* **PROBLEM REQUIREMENTS**
The full listing below must be printed exactly, word for word.
++++++++++++++++++++
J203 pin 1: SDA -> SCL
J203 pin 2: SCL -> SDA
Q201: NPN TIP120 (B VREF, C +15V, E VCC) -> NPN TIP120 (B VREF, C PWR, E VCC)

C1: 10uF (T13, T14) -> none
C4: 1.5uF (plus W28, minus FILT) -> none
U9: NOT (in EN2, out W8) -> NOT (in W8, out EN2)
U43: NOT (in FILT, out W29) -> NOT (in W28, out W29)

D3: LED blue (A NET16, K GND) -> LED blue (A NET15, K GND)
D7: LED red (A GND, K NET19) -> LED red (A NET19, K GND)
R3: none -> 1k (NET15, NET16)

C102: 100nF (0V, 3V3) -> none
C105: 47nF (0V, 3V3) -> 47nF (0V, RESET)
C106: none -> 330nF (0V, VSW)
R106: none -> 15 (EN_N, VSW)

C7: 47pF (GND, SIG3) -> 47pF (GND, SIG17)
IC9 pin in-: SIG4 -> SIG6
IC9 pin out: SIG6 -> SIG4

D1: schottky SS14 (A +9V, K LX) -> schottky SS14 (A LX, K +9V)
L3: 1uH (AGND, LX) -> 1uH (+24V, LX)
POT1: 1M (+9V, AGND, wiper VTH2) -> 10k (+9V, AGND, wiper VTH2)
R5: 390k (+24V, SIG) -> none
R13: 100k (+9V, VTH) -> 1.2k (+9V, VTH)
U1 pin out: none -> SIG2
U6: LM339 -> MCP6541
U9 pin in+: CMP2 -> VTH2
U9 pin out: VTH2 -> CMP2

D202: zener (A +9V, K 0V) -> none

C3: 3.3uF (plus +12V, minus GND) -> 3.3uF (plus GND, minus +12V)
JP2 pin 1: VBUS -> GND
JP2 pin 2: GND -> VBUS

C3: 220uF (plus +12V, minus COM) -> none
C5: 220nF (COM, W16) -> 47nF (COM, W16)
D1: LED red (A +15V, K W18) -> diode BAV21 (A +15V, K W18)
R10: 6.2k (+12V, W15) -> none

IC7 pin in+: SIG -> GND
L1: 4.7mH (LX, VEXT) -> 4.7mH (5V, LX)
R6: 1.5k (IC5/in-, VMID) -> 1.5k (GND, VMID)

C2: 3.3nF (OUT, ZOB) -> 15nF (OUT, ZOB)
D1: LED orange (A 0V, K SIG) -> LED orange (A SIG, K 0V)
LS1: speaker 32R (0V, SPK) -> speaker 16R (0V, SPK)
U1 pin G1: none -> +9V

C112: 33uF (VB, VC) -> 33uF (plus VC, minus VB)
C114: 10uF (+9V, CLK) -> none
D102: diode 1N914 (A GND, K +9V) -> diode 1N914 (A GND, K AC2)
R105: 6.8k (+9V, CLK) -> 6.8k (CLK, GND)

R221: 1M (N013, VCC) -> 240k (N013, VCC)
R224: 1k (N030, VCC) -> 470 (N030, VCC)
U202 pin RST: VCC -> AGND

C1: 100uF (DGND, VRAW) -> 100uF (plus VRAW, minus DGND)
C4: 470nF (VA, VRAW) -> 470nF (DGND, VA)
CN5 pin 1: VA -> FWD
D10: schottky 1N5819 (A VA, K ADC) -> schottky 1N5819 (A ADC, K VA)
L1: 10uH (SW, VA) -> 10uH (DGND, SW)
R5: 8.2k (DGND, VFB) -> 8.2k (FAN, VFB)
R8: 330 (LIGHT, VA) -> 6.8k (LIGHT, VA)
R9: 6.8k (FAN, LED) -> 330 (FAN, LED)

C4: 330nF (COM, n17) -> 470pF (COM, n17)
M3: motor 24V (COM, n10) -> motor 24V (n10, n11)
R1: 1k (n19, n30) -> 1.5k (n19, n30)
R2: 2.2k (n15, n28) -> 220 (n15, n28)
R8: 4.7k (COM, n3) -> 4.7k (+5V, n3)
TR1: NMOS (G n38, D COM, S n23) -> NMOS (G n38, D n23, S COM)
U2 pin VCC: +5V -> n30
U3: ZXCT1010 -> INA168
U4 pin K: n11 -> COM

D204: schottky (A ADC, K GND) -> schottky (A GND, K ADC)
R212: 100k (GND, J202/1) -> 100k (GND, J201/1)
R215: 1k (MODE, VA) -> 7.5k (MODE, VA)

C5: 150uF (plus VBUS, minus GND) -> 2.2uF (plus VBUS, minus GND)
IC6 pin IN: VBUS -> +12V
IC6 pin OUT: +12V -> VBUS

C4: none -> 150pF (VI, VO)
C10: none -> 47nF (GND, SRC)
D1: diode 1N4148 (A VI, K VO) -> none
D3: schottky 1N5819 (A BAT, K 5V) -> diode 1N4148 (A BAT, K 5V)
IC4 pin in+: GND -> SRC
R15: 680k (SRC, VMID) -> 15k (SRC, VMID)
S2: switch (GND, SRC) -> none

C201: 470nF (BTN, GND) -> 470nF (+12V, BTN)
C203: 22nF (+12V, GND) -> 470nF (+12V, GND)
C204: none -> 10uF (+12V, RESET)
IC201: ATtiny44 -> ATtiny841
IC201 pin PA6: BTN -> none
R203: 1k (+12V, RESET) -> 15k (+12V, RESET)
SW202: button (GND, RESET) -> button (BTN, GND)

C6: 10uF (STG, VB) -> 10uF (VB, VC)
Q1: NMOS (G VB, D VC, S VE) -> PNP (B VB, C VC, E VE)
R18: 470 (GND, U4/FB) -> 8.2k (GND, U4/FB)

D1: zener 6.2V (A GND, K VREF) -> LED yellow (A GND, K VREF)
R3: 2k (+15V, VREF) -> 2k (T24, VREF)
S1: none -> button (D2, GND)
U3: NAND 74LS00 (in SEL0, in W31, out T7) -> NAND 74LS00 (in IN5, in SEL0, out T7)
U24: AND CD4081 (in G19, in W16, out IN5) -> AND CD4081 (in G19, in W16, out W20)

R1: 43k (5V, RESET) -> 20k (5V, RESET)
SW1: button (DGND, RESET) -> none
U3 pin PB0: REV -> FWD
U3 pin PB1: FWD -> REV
++++++++++++++++++++
* **WRITTEN SOLUTION**
J203 pin 1: SDA -> SCL
J203 pin 2: SCL -> SDA
Q201: NPN TIP120 (B VREF, C +15V, E VCC) -> NPN TIP120 (B VREF, C PWR, E VCC)

C1: 10uF (T13, T14) -> none
C4: 1.5uF (plus W28, minus FILT) -> none
U9: NOT (in EN2, out W8) -> NOT (in W8, out EN2)
U43: NOT (in FILT, out W29) -> NOT (in W28, out W29)

D3: LED blue (A NET16, K GND) -> LED blue (A NET15, K GND)
D7: LED red (A GND, K NET19) -> LED red (A NET19, K GND)
R3: none -> 1k (NET15, NET16)

C102: 100nF (0V, 3V3) -> none
C105: 47nF (0V, 3V3) -> 47nF (0V, RESET)
C106: none -> 330nF (0V, VSW)
R106: none -> 15 (EN_N, VSW)

C7: 47pF (GND, SIG3) -> 47pF (GND, SIG17)
IC9 pin in-: SIG4 -> SIG6
IC9 pin out: SIG6 -> SIG4

D1: schottky SS14 (A +9V, K LX) -> schottky SS14 (A LX, K +9V)
L3: 1uH (AGND, LX) -> 1uH (+24V, LX)
POT1: 1M (+9V, AGND, wiper VTH2) -> 10k (+9V, AGND, wiper VTH2)
R5: 390k (+24V, SIG) -> none
R13: 100k (+9V, VTH) -> 1.2k (+9V, VTH)
U1 pin out: none -> SIG2
U6: LM339 -> MCP6541
U9 pin in+: CMP2 -> VTH2
U9 pin out: VTH2 -> CMP2

D202: zener (A +9V, K 0V) -> none

C3: 3.3uF (plus +12V, minus GND) -> 3.3uF (plus GND, minus +12V)
JP2 pin 1: VBUS -> GND
JP2 pin 2: GND -> VBUS

C3: 220uF (plus +12V, minus COM) -> none
C5: 220nF (COM, W16) -> 47nF (COM, W16)
D1: LED red (A +15V, K W18) -> diode BAV21 (A +15V, K W18)
R10: 6.2k (+12V, W15) -> none

IC7 pin in+: SIG -> GND
L1: 4.7mH (LX, VEXT) -> 4.7mH (5V, LX)
R6: 1.5k (IC5/in-, VMID) -> 1.5k (GND, VMID)

C2: 3.3nF (OUT, ZOB) -> 15nF (OUT, ZOB)
D1: LED orange (A 0V, K SIG) -> LED orange (A SIG, K 0V)
LS1: speaker 32R (0V, SPK) -> speaker 16R (0V, SPK)
U1 pin G1: none -> +9V

C112: 33uF (VB, VC) -> 33uF (plus VC, minus VB)
C114: 10uF (+9V, CLK) -> none
D102: diode 1N914 (A GND, K +9V) -> diode 1N914 (A GND, K AC2)
R105: 6.8k (+9V, CLK) -> 6.8k (CLK, GND)

R221: 1M (N013, VCC) -> 240k (N013, VCC)
R224: 1k (N030, VCC) -> 470 (N030, VCC)
U202 pin RST: VCC -> AGND

C1: 100uF (DGND, VRAW) -> 100uF (plus VRAW, minus DGND)
C4: 470nF (VA, VRAW) -> 470nF (DGND, VA)
CN5 pin 1: VA -> FWD
D10: schottky 1N5819 (A VA, K ADC) -> schottky 1N5819 (A ADC, K VA)
L1: 10uH (SW, VA) -> 10uH (DGND, SW)
R5: 8.2k (DGND, VFB) -> 8.2k (FAN, VFB)
R8: 330 (LIGHT, VA) -> 6.8k (LIGHT, VA)
R9: 6.8k (FAN, LED) -> 330 (FAN, LED)

C4: 330nF (COM, n17) -> 470pF (COM, n17)
M3: motor 24V (COM, n10) -> motor 24V (n10, n11)
R1: 1k (n19, n30) -> 1.5k (n19, n30)
R2: 2.2k (n15, n28) -> 220 (n15, n28)
R8: 4.7k (COM, n3) -> 4.7k (+5V, n3)
TR1: NMOS (G n38, D COM, S n23) -> NMOS (G n38, D n23, S COM)
U2 pin VCC: +5V -> n30
U3: ZXCT1010 -> INA168
U4 pin K: n11 -> COM

D204: schottky (A ADC, K GND) -> schottky (A GND, K ADC)
R212: 100k (GND, J202/1) -> 100k (GND, J201/1)
R215: 1k (MODE, VA) -> 7.5k (MODE, VA)

C5: 150uF (plus VBUS, minus GND) -> 2.2uF (plus VBUS, minus GND)
IC6 pin IN: VBUS -> +12V
IC6 pin OUT: +12V -> VBUS

C4: none -> 150pF (VI, VO)
C10: none -> 47nF (GND, SRC)
D1: diode 1N4148 (A VI, K VO) -> none
D3: schottky 1N5819 (A BAT, K 5V) -> diode 1N4148 (A BAT, K 5V)
IC4 pin in+: GND -> SRC
R15: 680k (SRC, VMID) -> 15k (SRC, VMID)
S2: switch (GND, SRC) -> none

C201: 470nF (BTN, GND) -> 470nF (+12V, BTN)
C203: 22nF (+12V, GND) -> 470nF (+12V, GND)
C204: none -> 10uF (+12V, RESET)
IC201: ATtiny44 -> ATtiny841
IC201 pin PA6: BTN -> none
R203: 1k (+12V, RESET) -> 15k (+12V, RESET)
SW202: button (GND, RESET) -> button (BTN, GND)

C6: 10uF (STG, VB) -> 10uF (VB, VC)
Q1: NMOS (G VB, D VC, S VE) -> PNP (B VB, C VC, E VE)
R18: 470 (GND, U4/FB) -> 8.2k (GND, U4/FB)

D1: zener 6.2V (A GND, K VREF) -> LED yellow (A GND, K VREF)
R3: 2k (+15V, VREF) -> 2k (T24, VREF)
S1: none -> button (D2, GND)
U3: NAND 74LS00 (in SEL0, in W31, out T7) -> NAND 74LS00 (in IN5, in SEL0, out T7)
U24: AND CD4081 (in G19, in W16, out IN5) -> AND CD4081 (in G19, in W16, out W20)

R1: 43k (5V, RESET) -> 20k (5V, RESET)
SW1: button (DGND, RESET) -> none
U3 pin PB0: REV -> FWD
U3 pin PB1: FWD -> REV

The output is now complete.